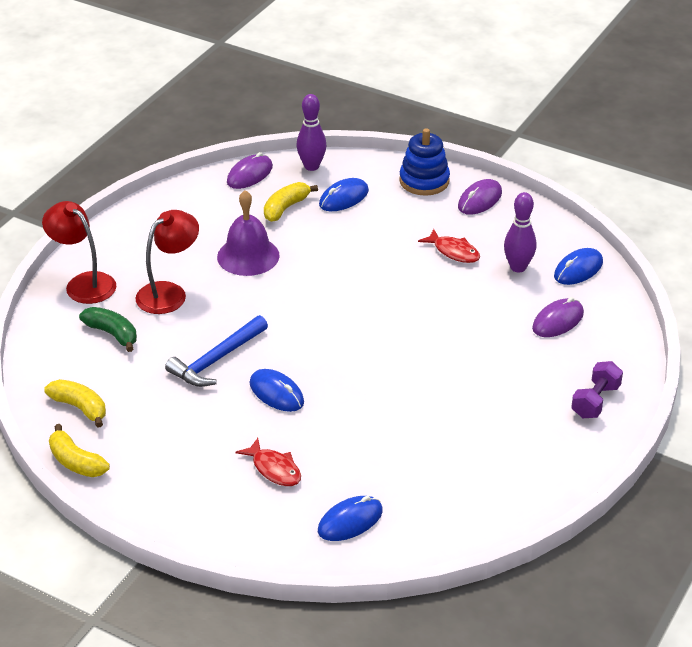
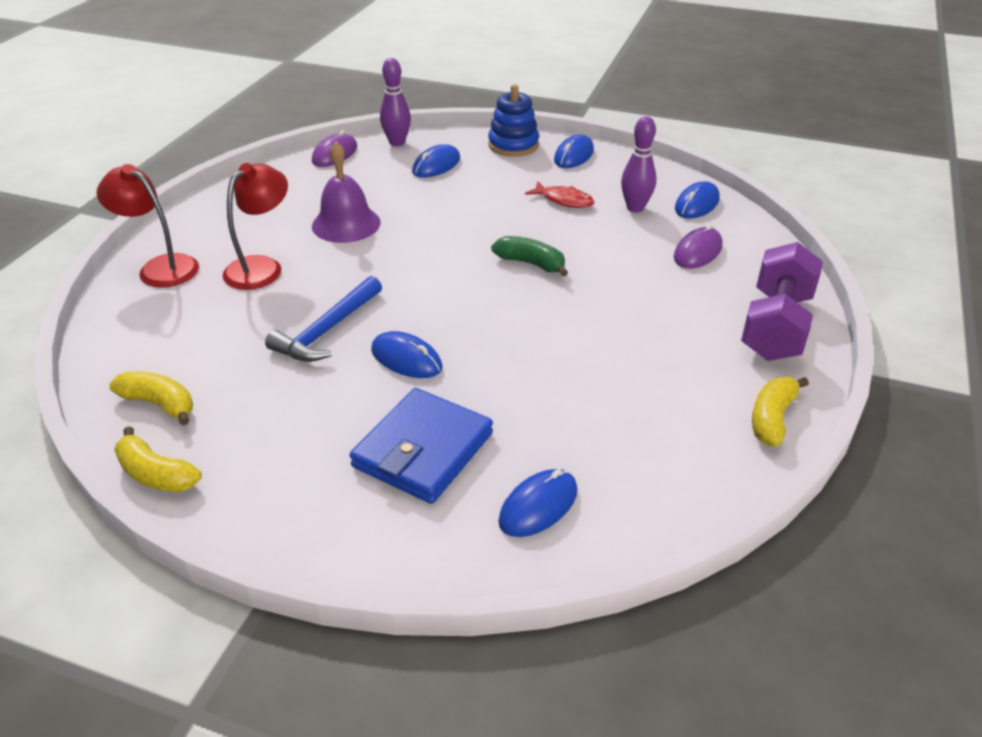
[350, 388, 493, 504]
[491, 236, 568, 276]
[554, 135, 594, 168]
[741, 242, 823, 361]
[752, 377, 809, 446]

===============

What the task requires: Set down the entries above word for word, but drop any image.

Worked solution:
[350, 388, 493, 504]
[491, 236, 568, 276]
[554, 135, 594, 168]
[741, 242, 823, 361]
[752, 377, 809, 446]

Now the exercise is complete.